───── Provided records
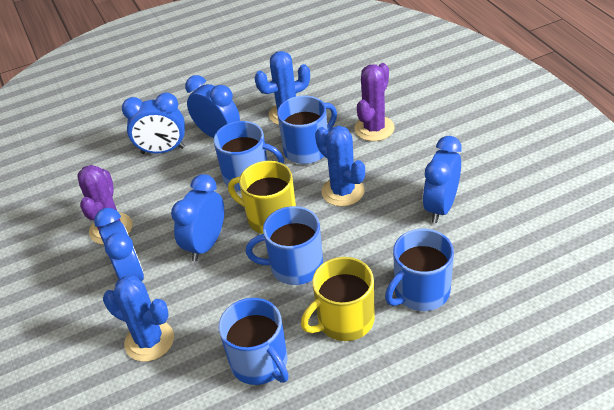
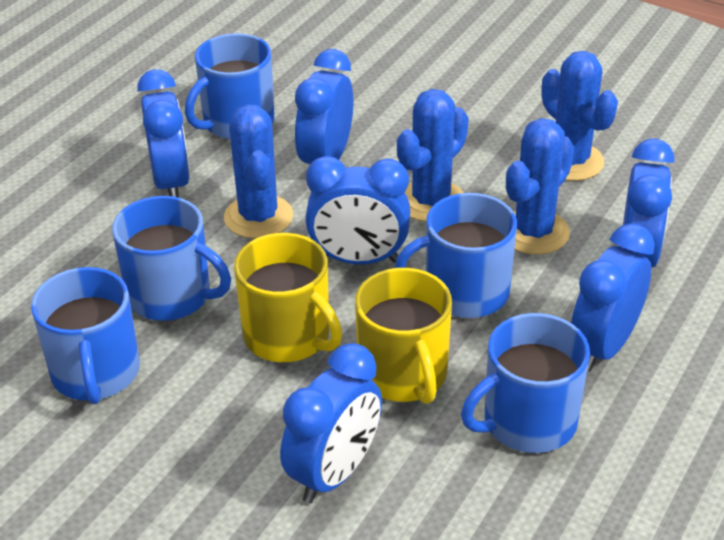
blue cactus: 3 -> 4
blue clock: 5 -> 6
purple cactus: 2 -> 0

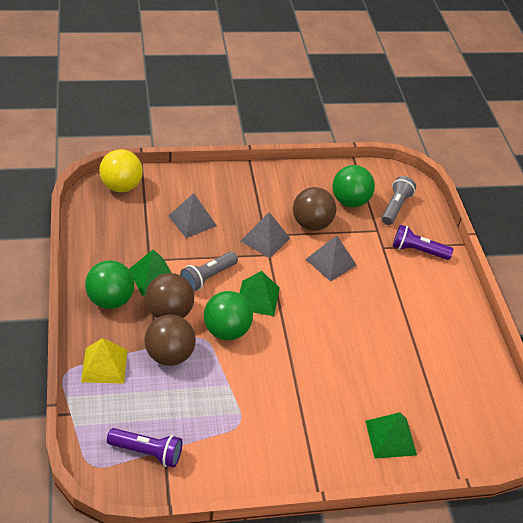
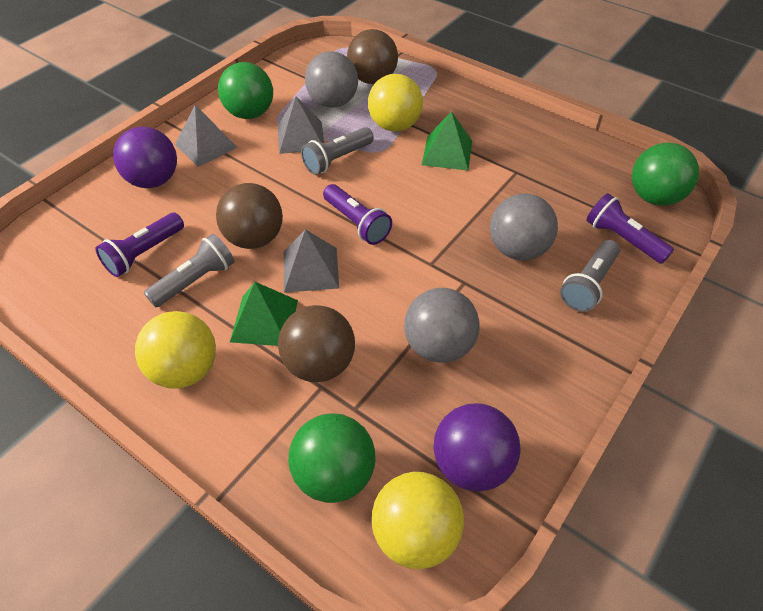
green pyramid: 3 -> 2
grey ball: 0 -> 3
grey flashlight: 2 -> 3
purple ball: 0 -> 2
purple flashlight: 2 -> 3
yellow ball: 1 -> 3
yellow pyramid: 1 -> 0

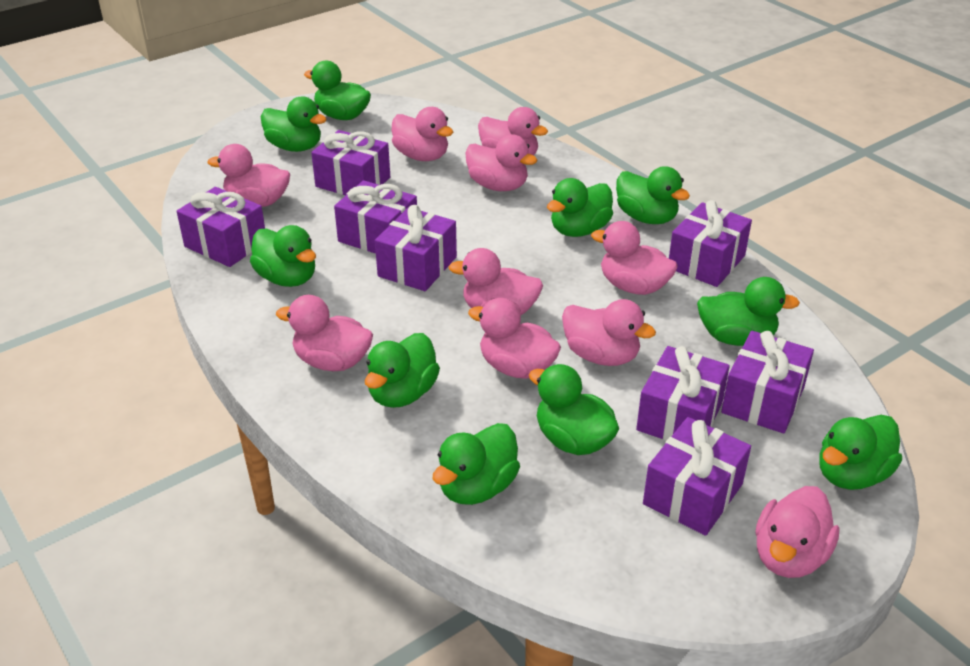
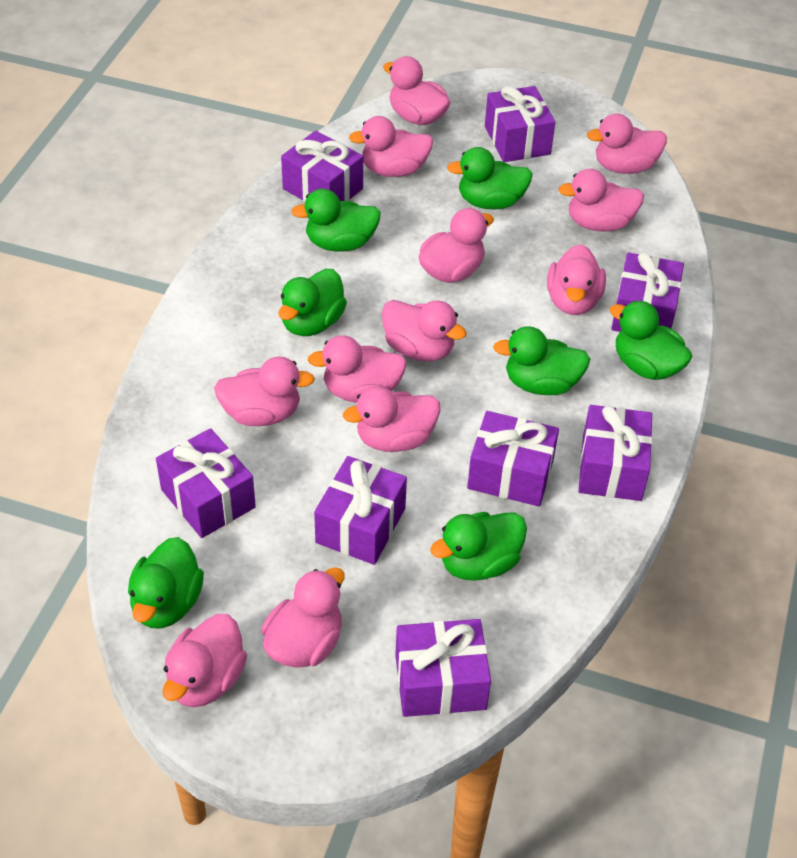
green duck: 10 -> 7
pink duck: 10 -> 12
──────────
*Assignment*. From the line containing "grey ball: 0 -> 3" to the final line of the entries, both included, transcribe every line exactly, omit the pictures, and add nothing more.

*Result*.
grey ball: 0 -> 3
grey flashlight: 2 -> 3
purple ball: 0 -> 2
purple flashlight: 2 -> 3
yellow ball: 1 -> 3
yellow pyramid: 1 -> 0

green duck: 10 -> 7
pink duck: 10 -> 12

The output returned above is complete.